Go through the listing and return every line with "blue" in it.

DATA TO EXAMINE section start

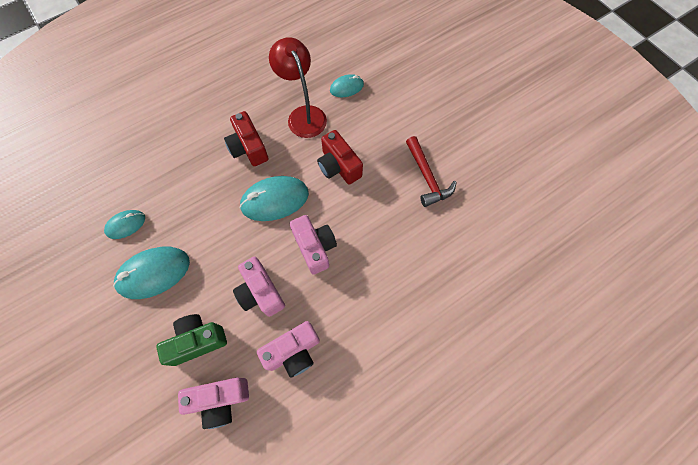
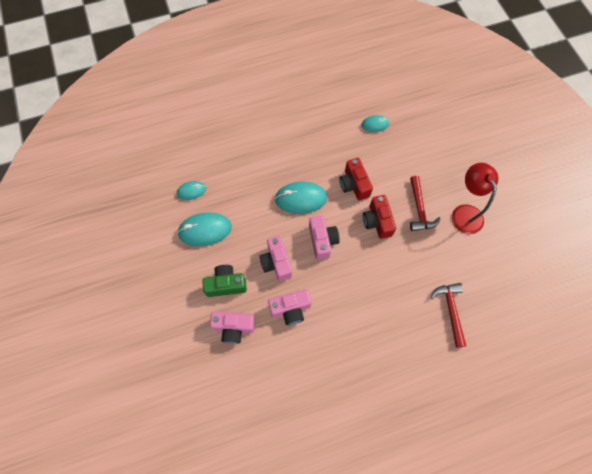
camera: 15 degrees right, 0 degrees up
(248, 148) = (290, 155): red camera -> red camera (377, 221)
(303, 115) = (336, 139): red lamp -> red lamp (464, 212)
(500, 296) = (450, 310): none -> red hammer

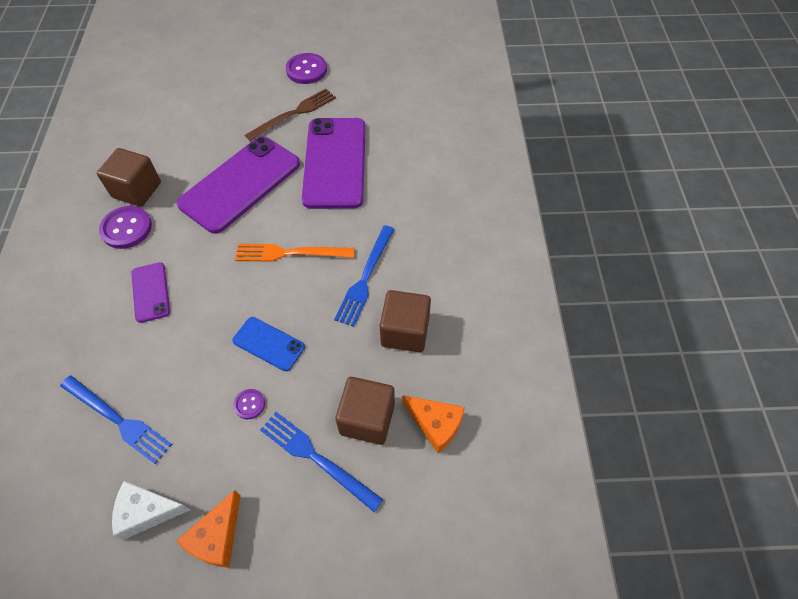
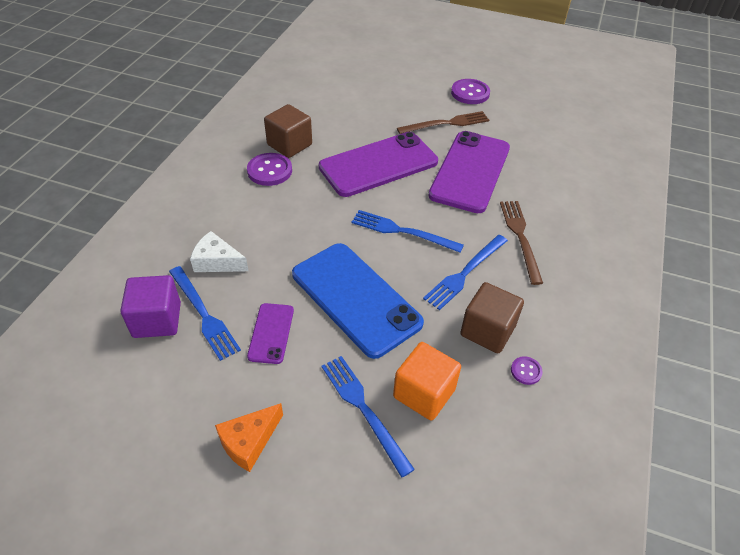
camera: 20 degrees right, 10 degrees down
(69, 445) = (157, 320): none -> purple cube
(147, 511) = (198, 396): white cheese -> white cheese (217, 261)
(151, 292) = (270, 225): purple phone -> purple phone (271, 333)
(249, 404) = (320, 342): purple button -> purple button (526, 371)
(269, 343) = (356, 298): blue phone -> blue phone, size x2.07
(290, 253) = (402, 231): orange fork -> blue fork
(367, 419) = (424, 393): brown cube -> orange cube
(405, 221) = (520, 237): none -> brown fork
(435, 424) = (490, 423): orange cheese -> none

DATA TO EXAMINE section end

= ANSWER SPACE =
(269, 343) = (356, 298): blue phone -> blue phone, size x2.07
(290, 253) = (402, 231): orange fork -> blue fork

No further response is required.